### Task
Leaving out every line before the one with "U17: XOR CD4070", write out the rest of the records below exactly.

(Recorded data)

——

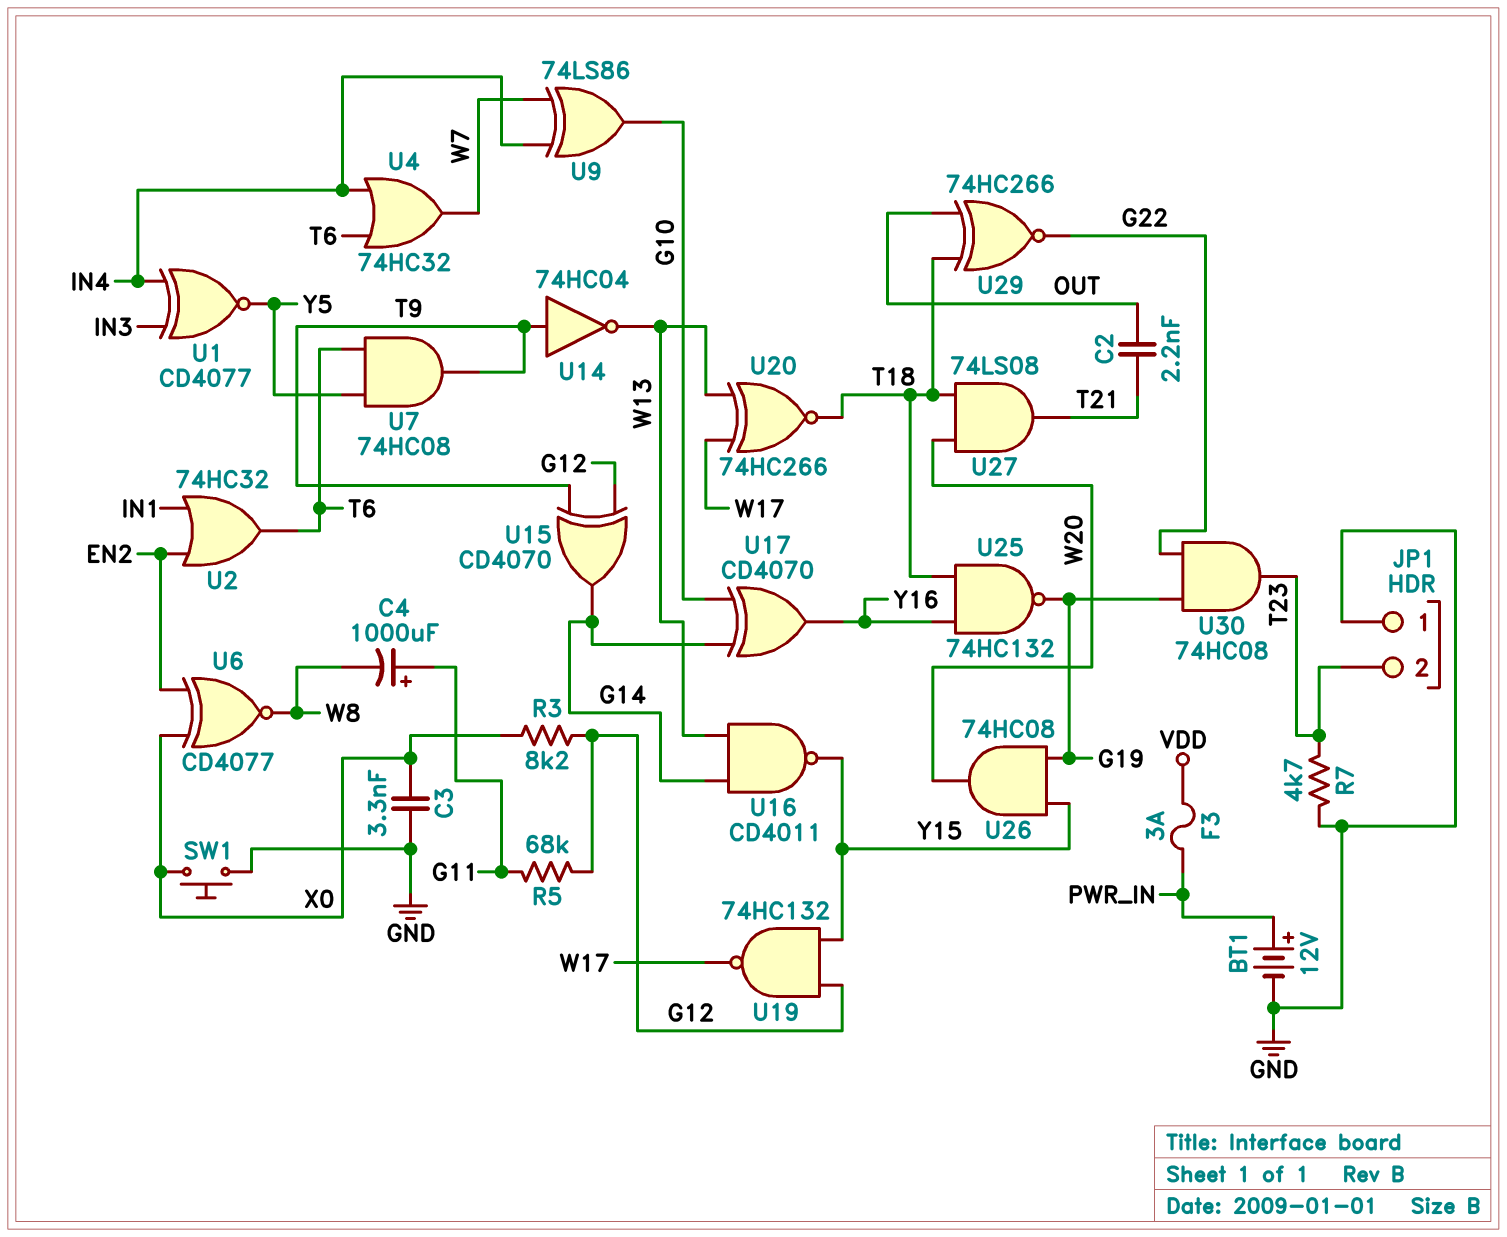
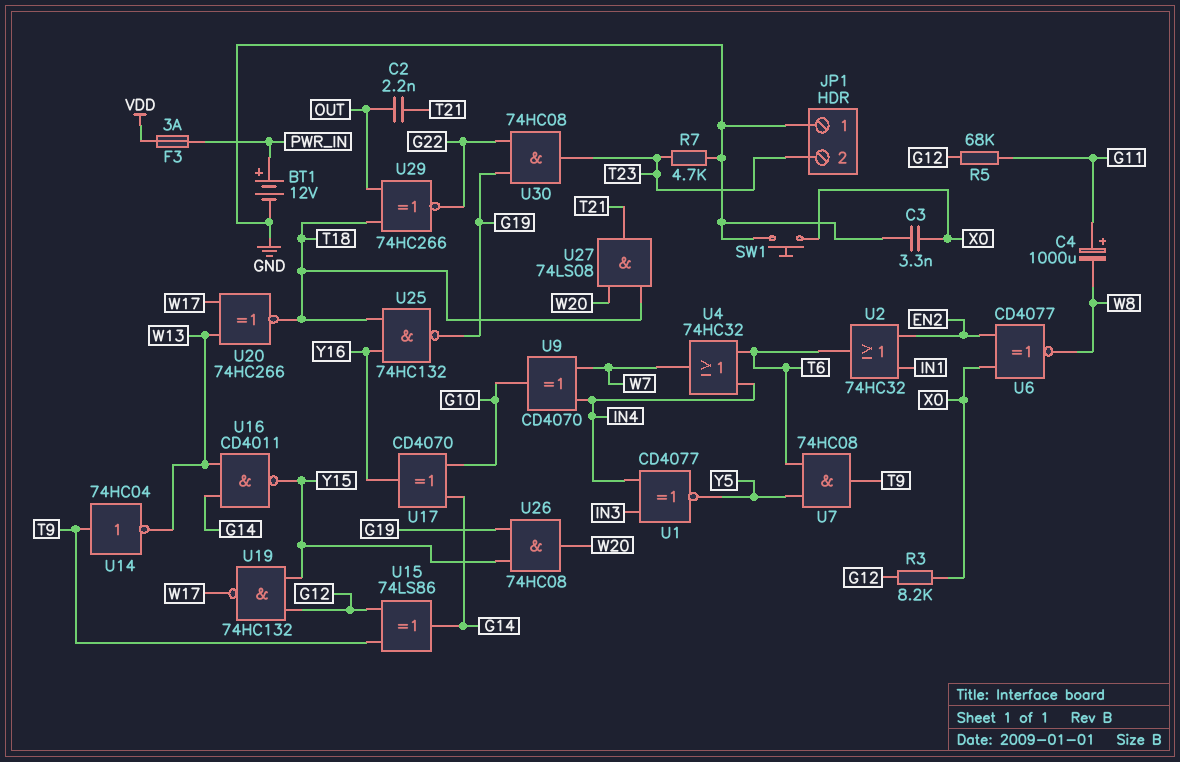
U9: XOR 74LS86 (in IN4, in W7, out G10) -> XOR CD4070 (in IN4, in W7, out G10)
U15: XOR CD4070 (in G12, in T9, out G14) -> XOR 74LS86 (in G12, in T9, out G14)

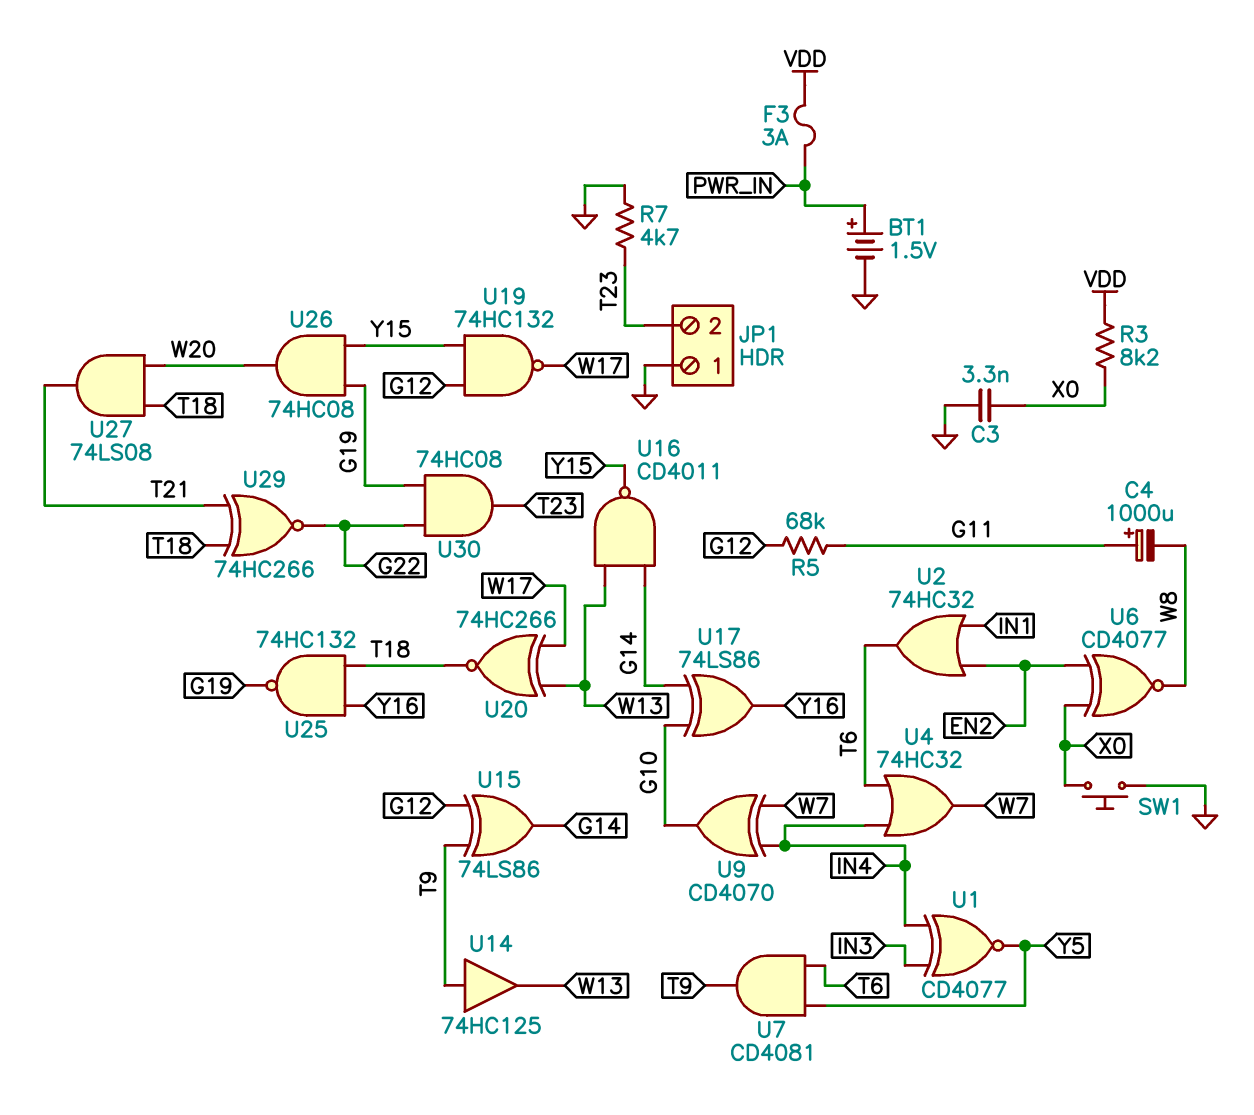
BT1: 12V (plus PWR_IN, minus GND) -> 1.5V (plus PWR_IN, minus GND)
C2: 2.2nF (OUT, T21) -> none
R3: 8.2k (G12, X0) -> 8.2k (VDD, X0)
U7: AND 74HC08 (in T6, in Y5, out T9) -> AND CD4081 (in T6, in Y5, out T9)
U14: NOT 74HC04 (in T9, out W13) -> buffer 74HC125 (in T9, out W13)
U17: XOR CD4070 (in G10, in G14, out Y16) -> XOR 74LS86 (in G10, in G14, out Y16)
U29: XNOR 74HC266 (in OUT, in T18, out G22) -> XNOR 74HC266 (in T18, in T21, out G22)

——

### Response
U17: XOR CD4070 (in G10, in G14, out Y16) -> XOR 74LS86 (in G10, in G14, out Y16)
U29: XNOR 74HC266 (in OUT, in T18, out G22) -> XNOR 74HC266 (in T18, in T21, out G22)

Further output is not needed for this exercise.